Work request | Your reply should set down word for word each line below from the one with "none -> orange brick D7 level 1" through the final line, both included, but none of the pictures.

[Records — start]

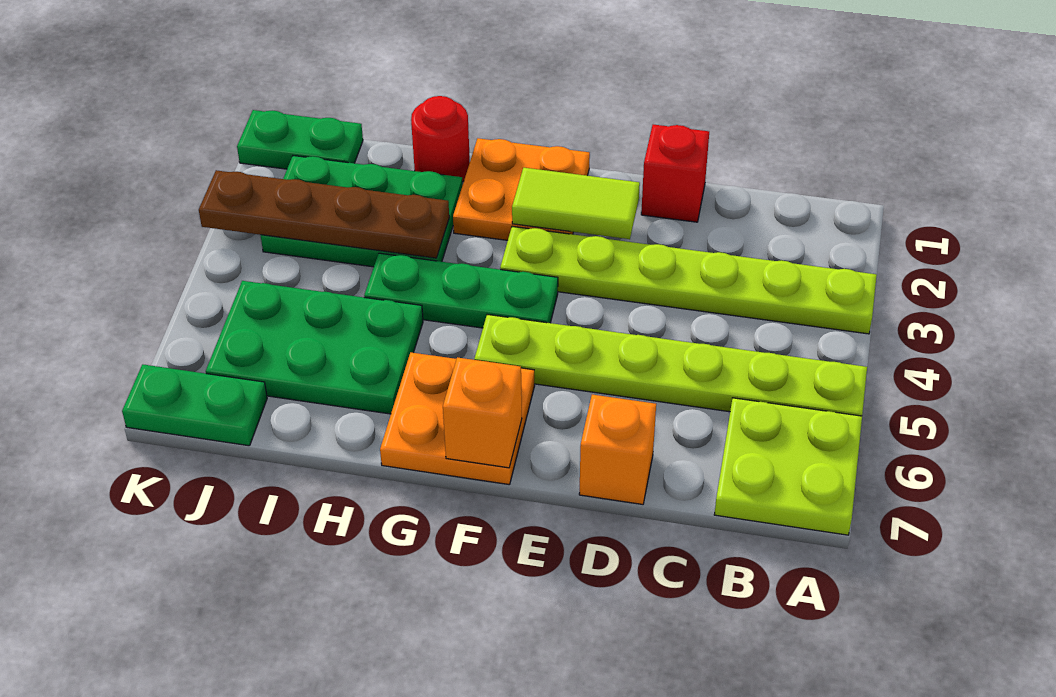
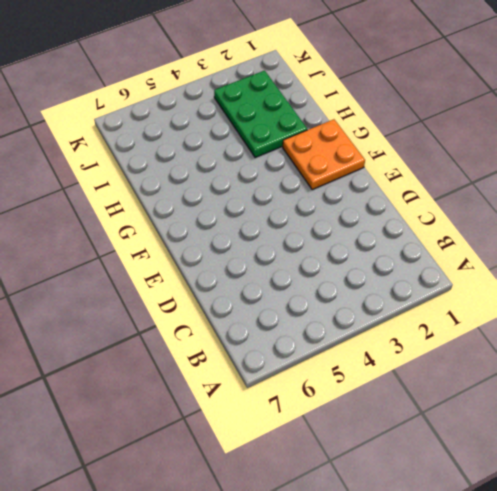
none -> lime plate A3:F3 level 1
none -> lime plate A5:F5 level 1
none -> lime plate A6:B7 level 1

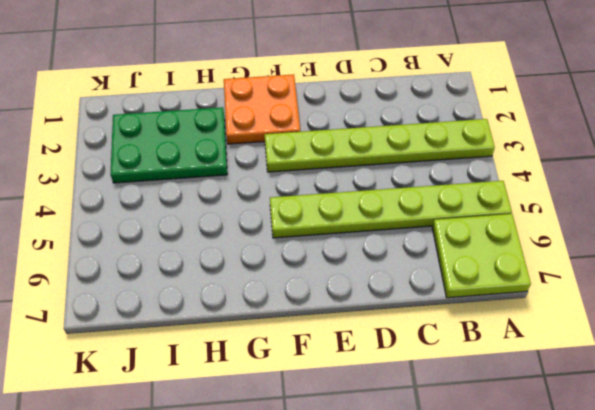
none -> red brick D1 level 1
none -> orange brick D7 level 1
none -> green plate F4:H4 level 1

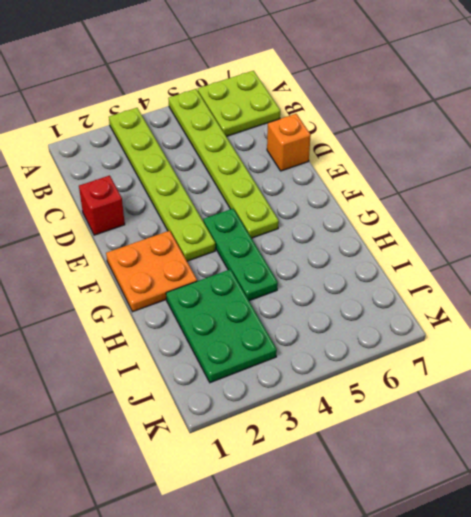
none -> orange plate F6:G7 level 1
none -> red round brick H1 level 1
none -> green plate H5:J6 level 1

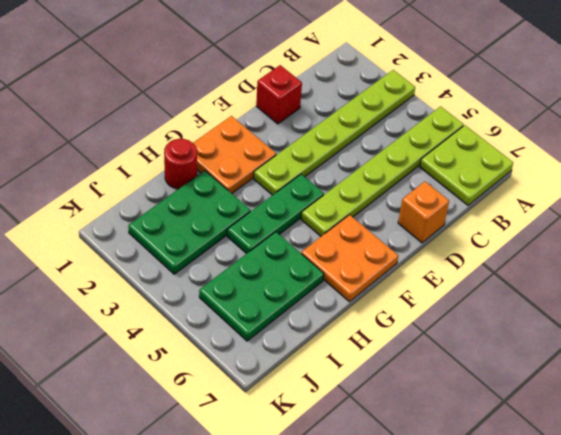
none -> green plate J1:K1 level 1
none -> green plate J7:K7 level 1
none -> lime tile E2:F2 level 2

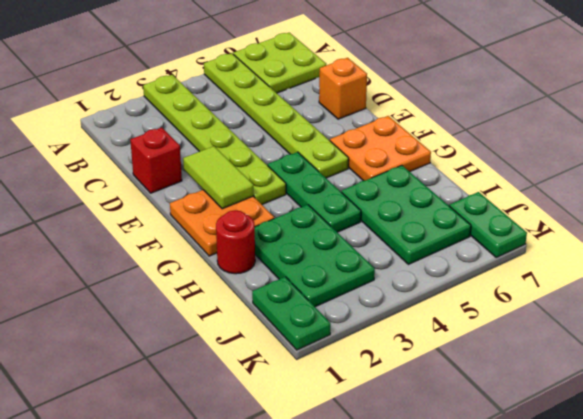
none -> orange brick F7 level 2
none -> brown plate H3:K3 level 2

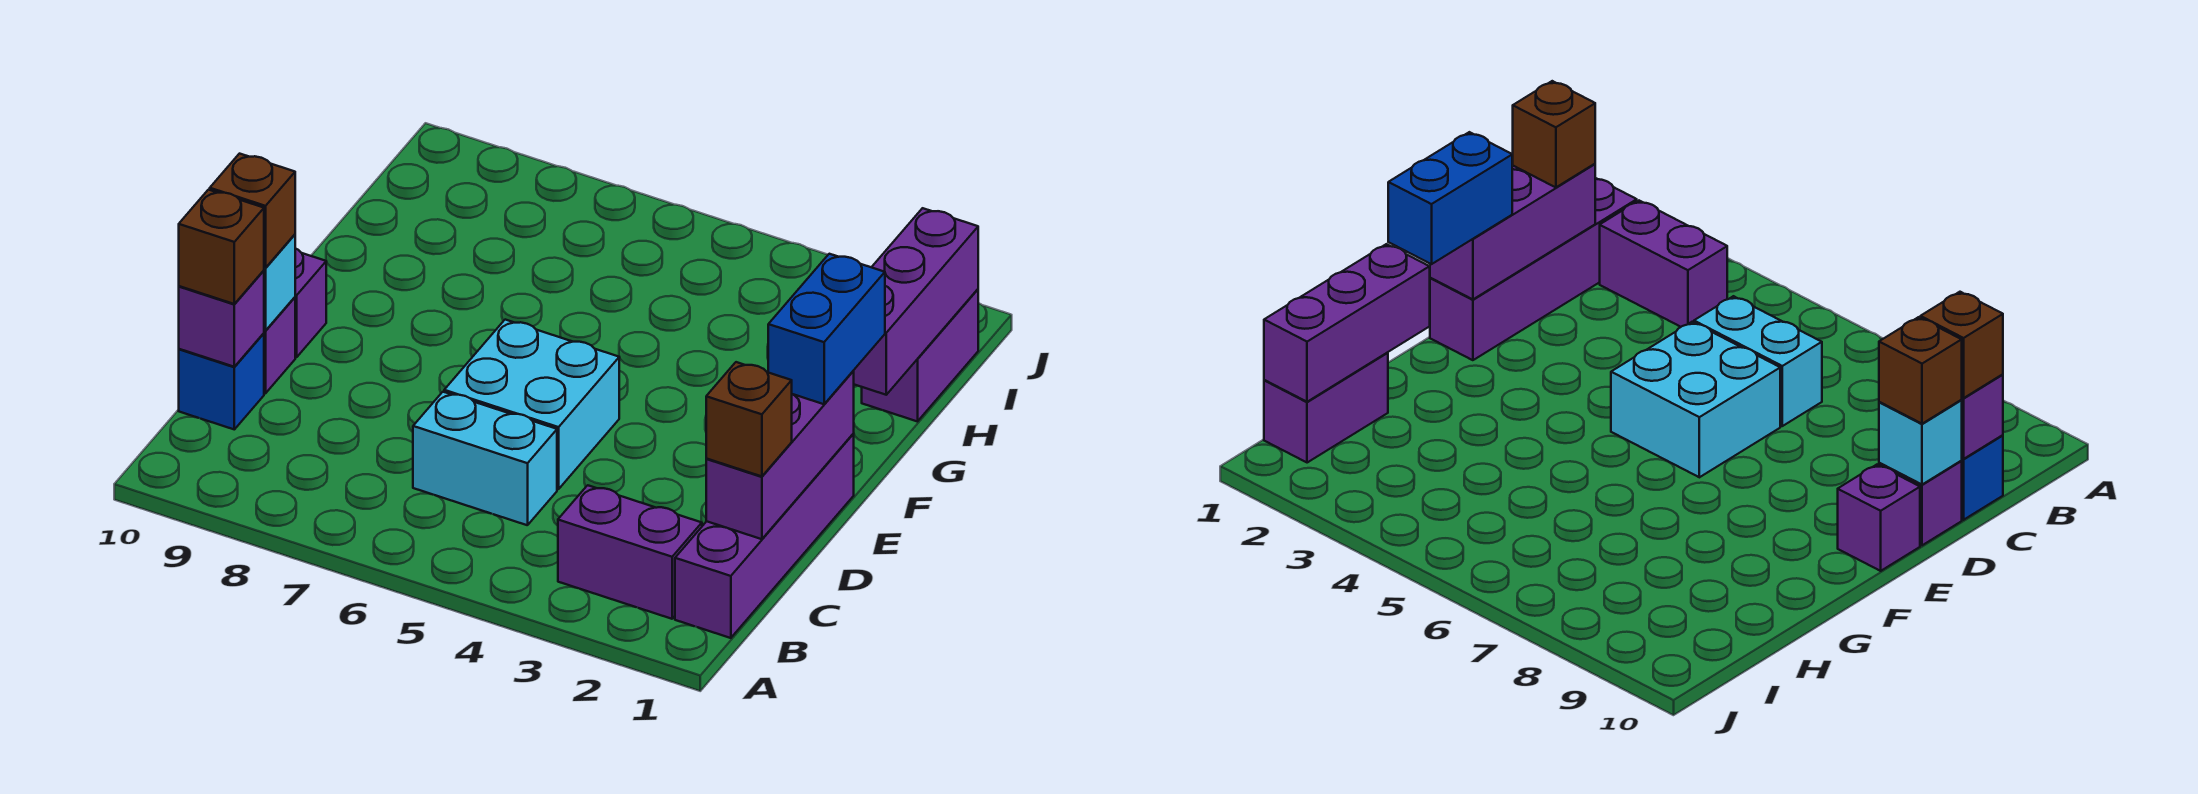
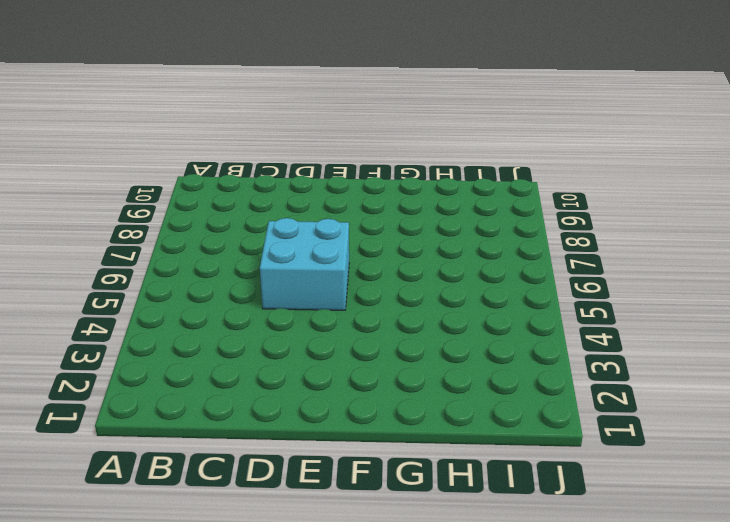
none -> purple brick B1:E1 level 1
none -> purple brick B2:B3 level 1
none -> cyan brick C5:C6 level 1

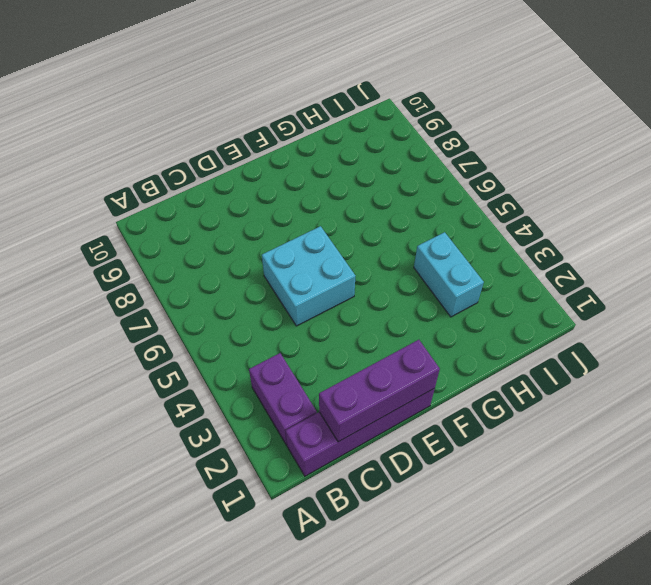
cyan brick H3:H4 level 1 -> cyan brick C5:C6 level 1
none -> blue brick C10 level 1
none -> purple brick D10 level 1
none -> purple brick E10 level 1

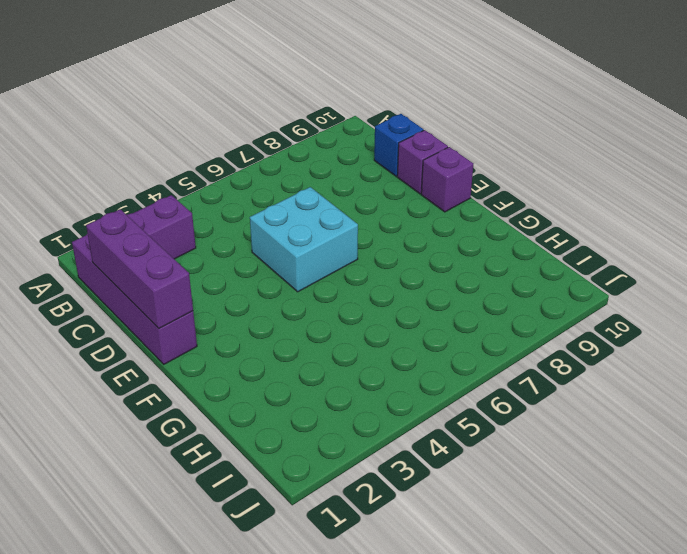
none -> cyan brick C5:C6 level 1
none -> purple brick H1:I1 level 1
none -> purple brick C10 level 2

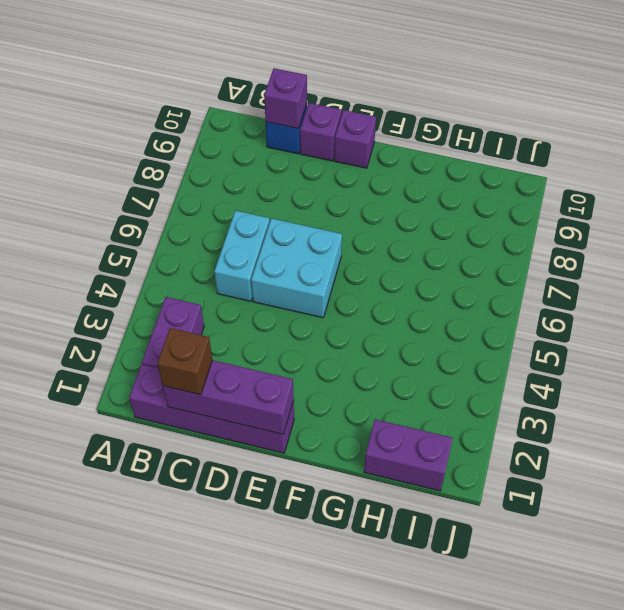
none -> cyan brick D10 level 2
none -> purple brick G1:I1 level 2
none -> brown brick C10 level 3

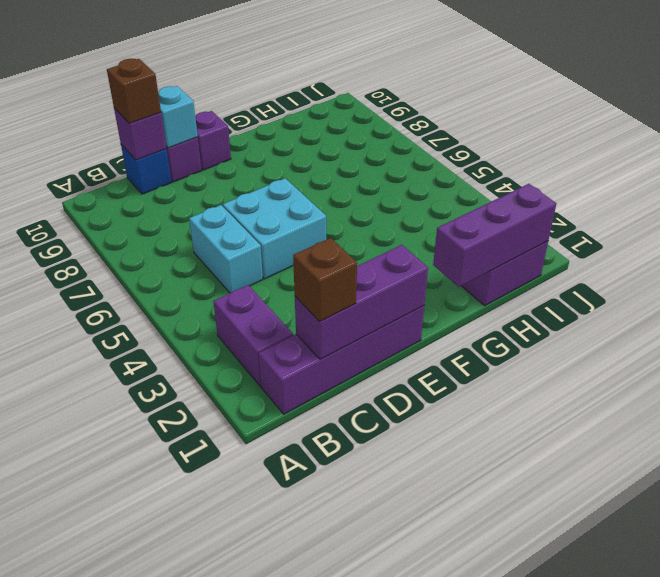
none -> brown brick D10 level 3
none -> blue brick E1:F1 level 3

[Records — finish]

Output of the task |
none -> orange brick D7 level 1
none -> green plate F4:H4 level 1

none -> orange plate F6:G7 level 1
none -> red round brick H1 level 1
none -> green plate H5:J6 level 1

none -> green plate J1:K1 level 1
none -> green plate J7:K7 level 1
none -> lime tile E2:F2 level 2

none -> orange brick F7 level 2
none -> brown plate H3:K3 level 2

none -> purple brick B1:E1 level 1
none -> purple brick B2:B3 level 1
none -> cyan brick C5:C6 level 1

cyan brick H3:H4 level 1 -> cyan brick C5:C6 level 1
none -> blue brick C10 level 1
none -> purple brick D10 level 1
none -> purple brick E10 level 1

none -> cyan brick C5:C6 level 1
none -> purple brick H1:I1 level 1
none -> purple brick C10 level 2

none -> cyan brick D10 level 2
none -> purple brick G1:I1 level 2
none -> brown brick C10 level 3

none -> brown brick D10 level 3
none -> blue brick E1:F1 level 3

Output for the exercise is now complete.